===== The data

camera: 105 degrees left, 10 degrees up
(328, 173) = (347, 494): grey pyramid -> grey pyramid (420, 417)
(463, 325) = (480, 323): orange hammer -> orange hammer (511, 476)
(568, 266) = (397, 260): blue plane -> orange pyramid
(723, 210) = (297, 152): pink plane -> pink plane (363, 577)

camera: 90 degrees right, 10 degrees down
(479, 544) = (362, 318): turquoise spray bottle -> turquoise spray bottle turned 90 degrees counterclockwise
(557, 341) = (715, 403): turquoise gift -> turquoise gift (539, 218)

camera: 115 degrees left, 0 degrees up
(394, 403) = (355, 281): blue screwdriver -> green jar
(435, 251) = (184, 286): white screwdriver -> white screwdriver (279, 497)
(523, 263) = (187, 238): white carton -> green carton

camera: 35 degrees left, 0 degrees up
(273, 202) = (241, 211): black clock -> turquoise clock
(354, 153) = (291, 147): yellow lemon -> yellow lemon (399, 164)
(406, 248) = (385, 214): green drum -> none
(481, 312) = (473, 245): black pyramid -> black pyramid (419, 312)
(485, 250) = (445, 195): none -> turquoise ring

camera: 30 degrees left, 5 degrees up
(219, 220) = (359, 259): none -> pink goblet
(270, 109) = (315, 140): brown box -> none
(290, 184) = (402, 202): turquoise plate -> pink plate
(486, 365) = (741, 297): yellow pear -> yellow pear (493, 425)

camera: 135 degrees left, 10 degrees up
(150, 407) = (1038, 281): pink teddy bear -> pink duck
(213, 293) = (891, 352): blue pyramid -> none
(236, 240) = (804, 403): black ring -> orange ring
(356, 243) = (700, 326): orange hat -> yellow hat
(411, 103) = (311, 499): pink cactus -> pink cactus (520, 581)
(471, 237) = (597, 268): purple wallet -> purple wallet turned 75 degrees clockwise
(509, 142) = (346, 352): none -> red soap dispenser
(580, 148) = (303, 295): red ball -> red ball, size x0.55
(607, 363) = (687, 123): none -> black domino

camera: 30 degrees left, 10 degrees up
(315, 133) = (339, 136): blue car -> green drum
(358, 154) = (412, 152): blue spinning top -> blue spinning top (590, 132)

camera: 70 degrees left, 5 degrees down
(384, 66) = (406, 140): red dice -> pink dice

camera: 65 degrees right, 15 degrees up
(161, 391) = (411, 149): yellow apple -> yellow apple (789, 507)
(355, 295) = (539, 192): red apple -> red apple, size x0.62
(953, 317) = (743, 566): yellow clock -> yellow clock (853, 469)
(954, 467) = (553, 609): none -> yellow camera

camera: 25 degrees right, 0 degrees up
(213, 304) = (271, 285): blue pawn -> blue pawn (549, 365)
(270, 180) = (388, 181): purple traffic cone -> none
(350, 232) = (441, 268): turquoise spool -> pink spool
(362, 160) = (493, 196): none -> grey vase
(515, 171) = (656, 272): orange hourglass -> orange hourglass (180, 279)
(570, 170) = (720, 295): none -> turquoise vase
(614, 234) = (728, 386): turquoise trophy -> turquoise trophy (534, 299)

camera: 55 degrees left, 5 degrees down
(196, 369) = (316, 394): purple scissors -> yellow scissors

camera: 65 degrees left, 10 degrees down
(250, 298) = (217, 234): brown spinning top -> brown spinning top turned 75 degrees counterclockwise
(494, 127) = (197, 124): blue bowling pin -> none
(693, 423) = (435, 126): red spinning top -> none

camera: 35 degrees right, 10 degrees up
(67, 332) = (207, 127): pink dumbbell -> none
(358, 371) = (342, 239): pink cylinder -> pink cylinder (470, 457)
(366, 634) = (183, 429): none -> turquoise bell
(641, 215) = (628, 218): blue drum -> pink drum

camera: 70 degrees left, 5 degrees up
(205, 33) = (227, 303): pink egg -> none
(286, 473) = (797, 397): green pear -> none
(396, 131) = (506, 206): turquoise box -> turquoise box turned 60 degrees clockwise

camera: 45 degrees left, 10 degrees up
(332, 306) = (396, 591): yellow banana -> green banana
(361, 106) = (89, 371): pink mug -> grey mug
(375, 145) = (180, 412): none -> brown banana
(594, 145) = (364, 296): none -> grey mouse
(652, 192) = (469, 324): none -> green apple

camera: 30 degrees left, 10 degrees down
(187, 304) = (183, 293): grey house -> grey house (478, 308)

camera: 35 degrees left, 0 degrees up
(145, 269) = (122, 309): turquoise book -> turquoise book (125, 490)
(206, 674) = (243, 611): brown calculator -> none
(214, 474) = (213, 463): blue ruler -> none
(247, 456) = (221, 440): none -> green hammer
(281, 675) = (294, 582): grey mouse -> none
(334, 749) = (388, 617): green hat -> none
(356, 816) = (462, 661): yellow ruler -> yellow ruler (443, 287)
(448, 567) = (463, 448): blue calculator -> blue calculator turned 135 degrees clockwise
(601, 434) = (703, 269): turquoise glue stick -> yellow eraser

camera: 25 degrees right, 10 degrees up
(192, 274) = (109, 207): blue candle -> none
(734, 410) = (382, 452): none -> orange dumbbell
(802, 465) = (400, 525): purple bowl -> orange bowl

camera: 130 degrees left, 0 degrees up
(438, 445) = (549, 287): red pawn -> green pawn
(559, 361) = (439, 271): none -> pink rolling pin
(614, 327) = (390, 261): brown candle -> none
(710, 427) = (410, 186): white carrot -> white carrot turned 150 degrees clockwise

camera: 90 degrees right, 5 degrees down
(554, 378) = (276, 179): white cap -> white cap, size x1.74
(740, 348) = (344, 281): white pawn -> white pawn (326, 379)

==========

# What to do
Return all lines from the data that include the string "pyramid".

# Solution below
(328, 173) = (347, 494): grey pyramid -> grey pyramid (420, 417)
(568, 266) = (397, 260): blue plane -> orange pyramid
(481, 312) = (473, 245): black pyramid -> black pyramid (419, 312)
(213, 293) = (891, 352): blue pyramid -> none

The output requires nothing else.